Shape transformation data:
--- START ---

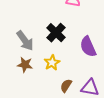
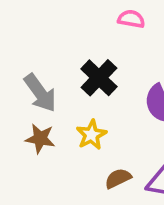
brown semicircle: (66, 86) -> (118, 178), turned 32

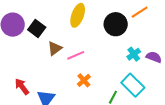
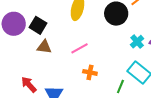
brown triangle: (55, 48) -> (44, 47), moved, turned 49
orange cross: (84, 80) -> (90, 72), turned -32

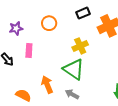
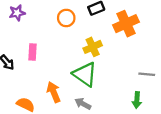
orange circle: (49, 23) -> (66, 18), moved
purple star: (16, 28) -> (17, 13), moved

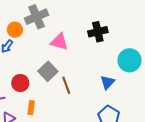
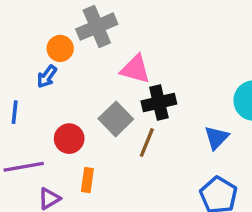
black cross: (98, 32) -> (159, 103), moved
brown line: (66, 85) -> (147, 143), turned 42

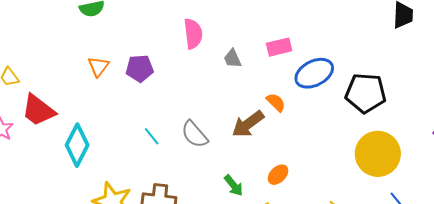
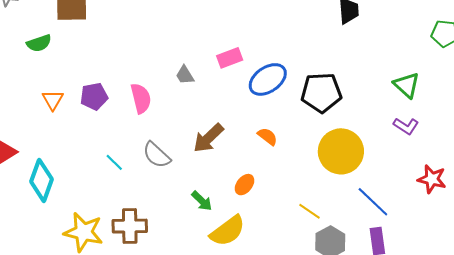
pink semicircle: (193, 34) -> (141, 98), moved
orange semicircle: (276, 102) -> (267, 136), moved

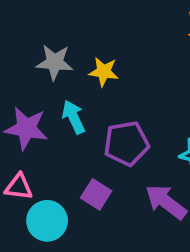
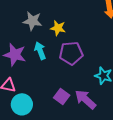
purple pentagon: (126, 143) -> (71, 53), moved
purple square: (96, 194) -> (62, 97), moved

--- END ---

What's needed is an exact copy of the lines above from the one with "brown triangle: (55, 48)" through the one with "brown line: (66, 85) -> (147, 143), turned 42", both included; the pictures stay out.

brown triangle: (55, 48) -> (44, 47), moved, turned 49
orange cross: (84, 80) -> (90, 72), turned -32

orange circle: (49, 23) -> (66, 18), moved
purple star: (16, 28) -> (17, 13), moved

black cross: (98, 32) -> (159, 103), moved
brown line: (66, 85) -> (147, 143), turned 42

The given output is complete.